> **MATERIAL TO PROCESS**:
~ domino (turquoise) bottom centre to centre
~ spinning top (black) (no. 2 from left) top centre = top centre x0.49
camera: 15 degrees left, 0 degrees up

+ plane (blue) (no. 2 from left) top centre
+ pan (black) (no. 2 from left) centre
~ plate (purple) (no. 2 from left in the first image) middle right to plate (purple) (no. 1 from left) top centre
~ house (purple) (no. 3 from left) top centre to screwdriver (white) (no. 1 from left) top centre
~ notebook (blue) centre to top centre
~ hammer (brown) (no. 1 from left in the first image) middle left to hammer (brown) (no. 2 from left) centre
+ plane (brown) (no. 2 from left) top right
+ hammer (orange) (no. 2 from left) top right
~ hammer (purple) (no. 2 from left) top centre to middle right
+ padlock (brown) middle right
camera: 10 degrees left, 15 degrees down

...

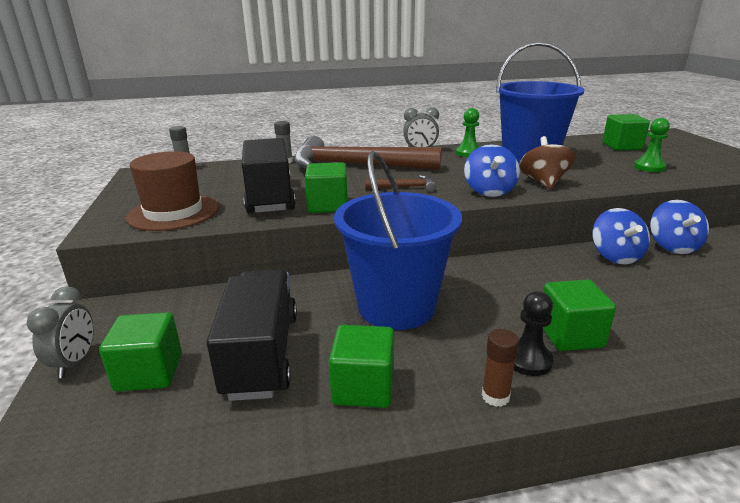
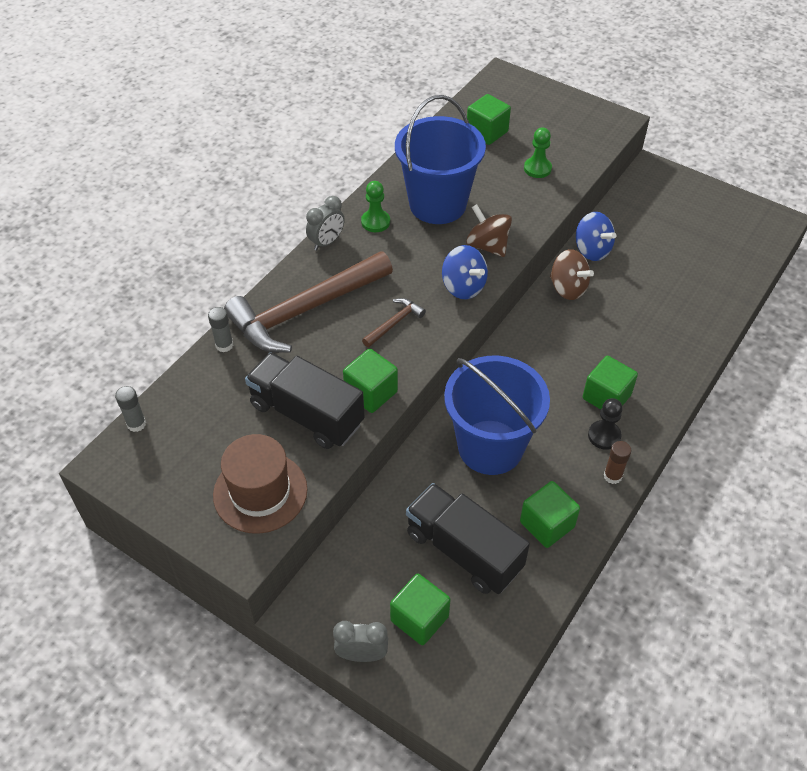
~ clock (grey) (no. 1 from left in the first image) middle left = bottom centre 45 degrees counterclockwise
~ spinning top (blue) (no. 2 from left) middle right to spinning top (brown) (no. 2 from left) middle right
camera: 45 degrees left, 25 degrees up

> **WHAT YOU HAVE TO DO**:
Out of the data above, set down the lines from the one with "centre to centre" to the one with "top centre x0.49", both included, exactly as written and with no additions.

> **PROBLEM SOLUTION**:
~ domino (turquoise) bottom centre to centre
~ spinning top (black) (no. 2 from left) top centre = top centre x0.49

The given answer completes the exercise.